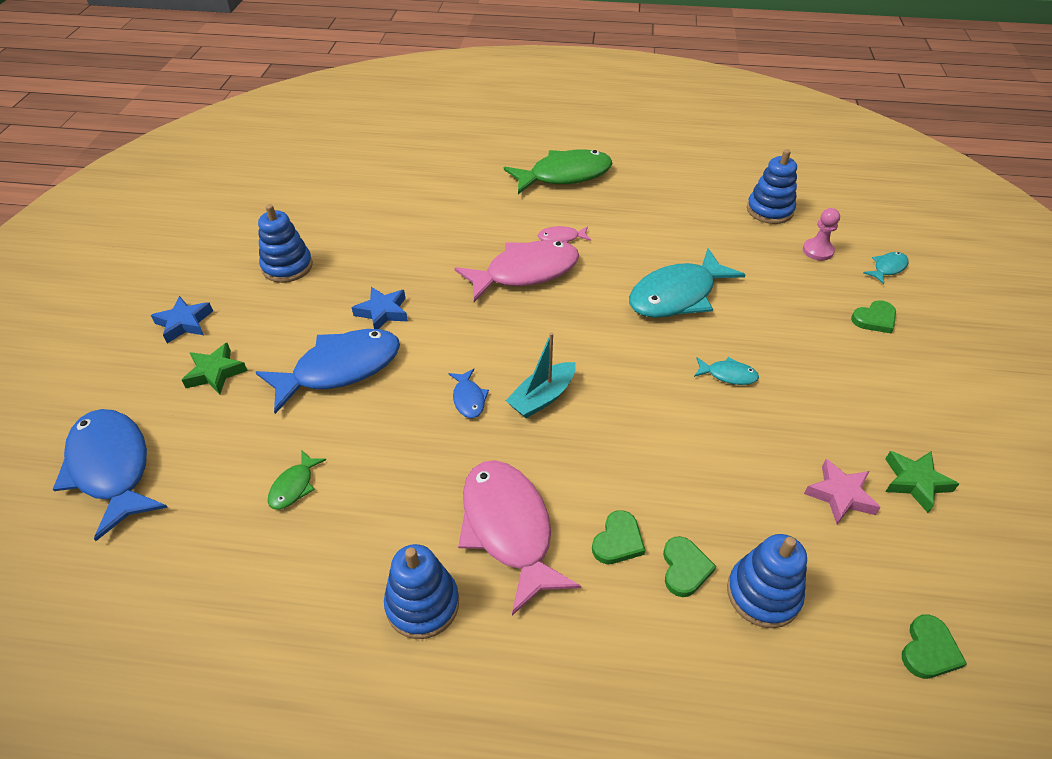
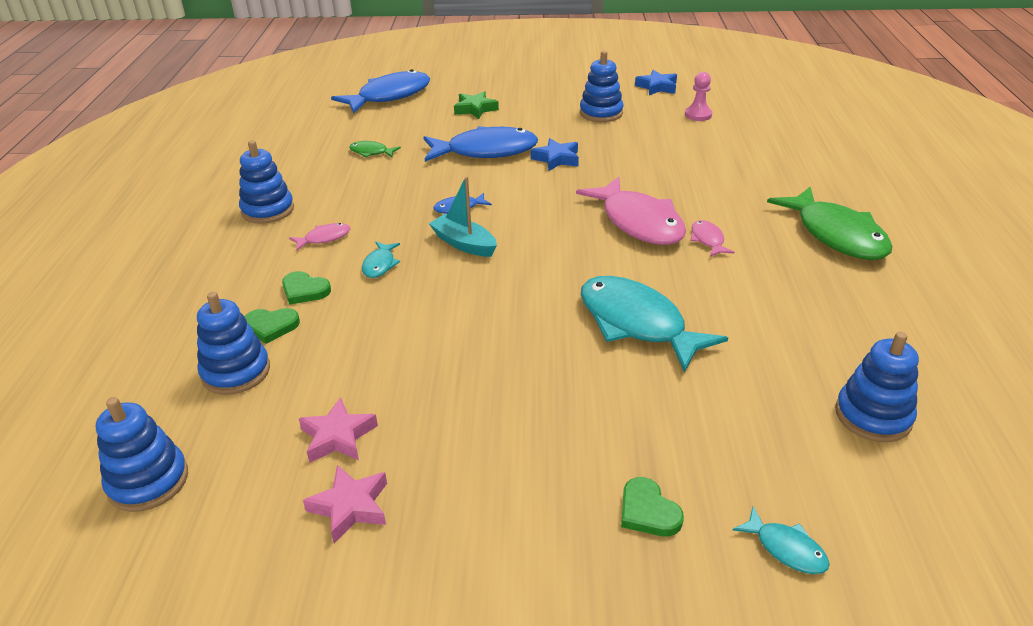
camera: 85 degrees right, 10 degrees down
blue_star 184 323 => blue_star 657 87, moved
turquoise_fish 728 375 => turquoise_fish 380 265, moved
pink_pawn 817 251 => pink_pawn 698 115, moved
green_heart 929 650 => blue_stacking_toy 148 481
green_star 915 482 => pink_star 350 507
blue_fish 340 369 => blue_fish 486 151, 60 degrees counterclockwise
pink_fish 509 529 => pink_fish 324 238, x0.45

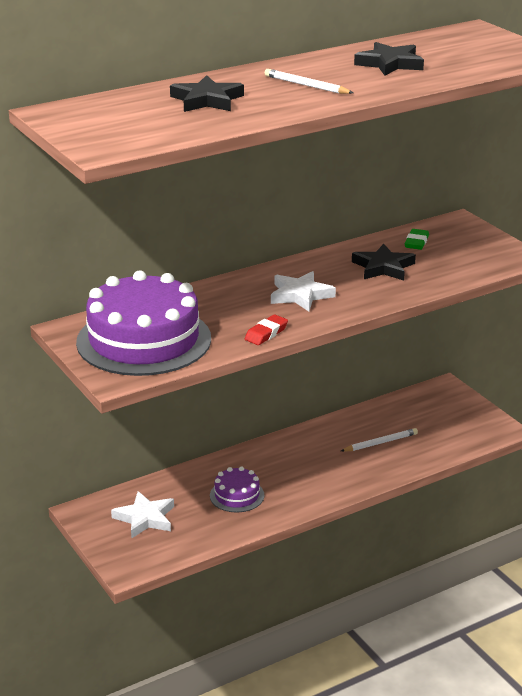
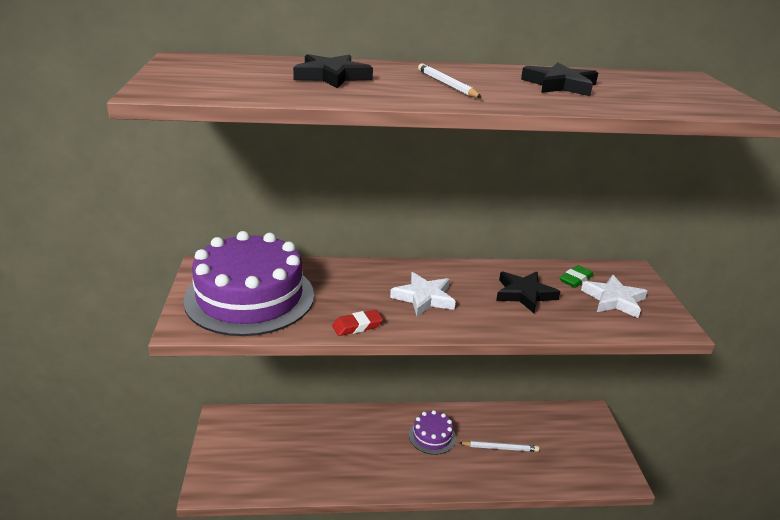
camera: 25 degrees right, 0 degrees up
white_star 145 518 => white_star 613 300, moved
purple_cake 237 495 => purple_cake 432 436, moved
################
**WHAT YOU ARE ASKED TO DO:**
Within the listing above, print exactly the stretch beginning at the line that contains "turquoise_fish 728 375" and finishing at the line that contains "camera: 25 degrees right, 0 degrees up", ends kept, pictures left out, and nothing more.

**OUTPUT:**
turquoise_fish 728 375 => turquoise_fish 380 265, moved
pink_pawn 817 251 => pink_pawn 698 115, moved
green_heart 929 650 => blue_stacking_toy 148 481
green_star 915 482 => pink_star 350 507
blue_fish 340 369 => blue_fish 486 151, 60 degrees counterclockwise
pink_fish 509 529 => pink_fish 324 238, x0.45

camera: 25 degrees right, 0 degrees up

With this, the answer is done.